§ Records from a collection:
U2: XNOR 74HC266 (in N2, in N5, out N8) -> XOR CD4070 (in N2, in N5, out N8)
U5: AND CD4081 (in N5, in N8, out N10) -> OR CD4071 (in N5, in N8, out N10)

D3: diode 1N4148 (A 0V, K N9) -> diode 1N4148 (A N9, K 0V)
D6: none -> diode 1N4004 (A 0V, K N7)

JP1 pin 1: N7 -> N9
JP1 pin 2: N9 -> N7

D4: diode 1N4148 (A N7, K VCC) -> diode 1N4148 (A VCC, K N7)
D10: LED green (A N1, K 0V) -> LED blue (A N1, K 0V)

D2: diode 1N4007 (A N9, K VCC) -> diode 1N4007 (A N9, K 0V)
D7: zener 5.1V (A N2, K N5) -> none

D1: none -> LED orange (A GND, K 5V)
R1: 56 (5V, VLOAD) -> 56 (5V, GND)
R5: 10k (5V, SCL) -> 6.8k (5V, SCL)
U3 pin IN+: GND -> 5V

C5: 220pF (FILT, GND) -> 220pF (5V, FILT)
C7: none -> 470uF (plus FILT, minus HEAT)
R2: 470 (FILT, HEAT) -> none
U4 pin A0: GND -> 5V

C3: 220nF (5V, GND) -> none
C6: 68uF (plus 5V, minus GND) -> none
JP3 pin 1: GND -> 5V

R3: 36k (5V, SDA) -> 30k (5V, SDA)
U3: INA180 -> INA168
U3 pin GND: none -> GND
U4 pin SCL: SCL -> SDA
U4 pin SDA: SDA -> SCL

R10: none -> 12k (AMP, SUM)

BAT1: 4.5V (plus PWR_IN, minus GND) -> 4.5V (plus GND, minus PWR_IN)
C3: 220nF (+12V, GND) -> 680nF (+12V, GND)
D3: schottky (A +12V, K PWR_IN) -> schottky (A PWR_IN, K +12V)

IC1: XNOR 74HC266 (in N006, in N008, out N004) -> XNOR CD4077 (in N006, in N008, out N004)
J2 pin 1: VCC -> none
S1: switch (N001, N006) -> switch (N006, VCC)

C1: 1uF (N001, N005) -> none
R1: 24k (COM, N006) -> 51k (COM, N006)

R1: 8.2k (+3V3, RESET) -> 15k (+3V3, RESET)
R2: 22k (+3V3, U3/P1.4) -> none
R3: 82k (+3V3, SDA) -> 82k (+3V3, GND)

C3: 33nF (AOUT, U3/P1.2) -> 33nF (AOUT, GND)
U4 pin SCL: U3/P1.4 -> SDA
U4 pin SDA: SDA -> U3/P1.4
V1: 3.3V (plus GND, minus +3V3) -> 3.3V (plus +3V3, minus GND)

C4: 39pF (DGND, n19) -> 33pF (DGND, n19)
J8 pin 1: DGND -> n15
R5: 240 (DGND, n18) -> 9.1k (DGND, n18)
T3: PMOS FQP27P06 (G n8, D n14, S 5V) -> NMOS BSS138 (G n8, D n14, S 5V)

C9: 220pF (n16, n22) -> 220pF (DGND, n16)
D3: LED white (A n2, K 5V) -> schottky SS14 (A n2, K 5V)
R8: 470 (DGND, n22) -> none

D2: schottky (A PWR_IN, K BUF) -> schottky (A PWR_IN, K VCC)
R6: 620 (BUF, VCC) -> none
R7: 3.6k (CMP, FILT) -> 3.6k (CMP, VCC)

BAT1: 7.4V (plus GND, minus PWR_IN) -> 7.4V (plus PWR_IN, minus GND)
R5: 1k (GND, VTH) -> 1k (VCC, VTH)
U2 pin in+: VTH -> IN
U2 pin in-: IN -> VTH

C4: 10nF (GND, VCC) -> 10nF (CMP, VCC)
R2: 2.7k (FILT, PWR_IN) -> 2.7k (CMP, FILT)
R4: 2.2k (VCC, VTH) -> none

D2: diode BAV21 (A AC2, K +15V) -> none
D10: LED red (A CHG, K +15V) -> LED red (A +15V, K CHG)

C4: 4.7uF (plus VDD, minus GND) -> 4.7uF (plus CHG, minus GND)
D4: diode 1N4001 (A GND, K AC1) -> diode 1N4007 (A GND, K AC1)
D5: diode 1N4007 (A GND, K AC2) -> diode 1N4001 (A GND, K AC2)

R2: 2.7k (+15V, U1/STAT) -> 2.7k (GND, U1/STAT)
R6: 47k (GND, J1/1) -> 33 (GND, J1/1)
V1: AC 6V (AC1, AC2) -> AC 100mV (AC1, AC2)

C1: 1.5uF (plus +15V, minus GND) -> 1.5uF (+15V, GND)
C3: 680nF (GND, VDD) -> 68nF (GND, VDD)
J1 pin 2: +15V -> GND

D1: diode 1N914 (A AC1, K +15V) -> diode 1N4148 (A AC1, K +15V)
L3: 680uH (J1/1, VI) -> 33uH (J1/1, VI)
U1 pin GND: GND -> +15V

§ WHAT YOU SHOULD DO: Reproduce exactly, please, only the lines from the start of the data above to the line that contains "JP1 pin 2: N9 -> N7", with both ends kept.

§ OUTPUT FOR THIS TASK:
U2: XNOR 74HC266 (in N2, in N5, out N8) -> XOR CD4070 (in N2, in N5, out N8)
U5: AND CD4081 (in N5, in N8, out N10) -> OR CD4071 (in N5, in N8, out N10)

D3: diode 1N4148 (A 0V, K N9) -> diode 1N4148 (A N9, K 0V)
D6: none -> diode 1N4004 (A 0V, K N7)

JP1 pin 1: N7 -> N9
JP1 pin 2: N9 -> N7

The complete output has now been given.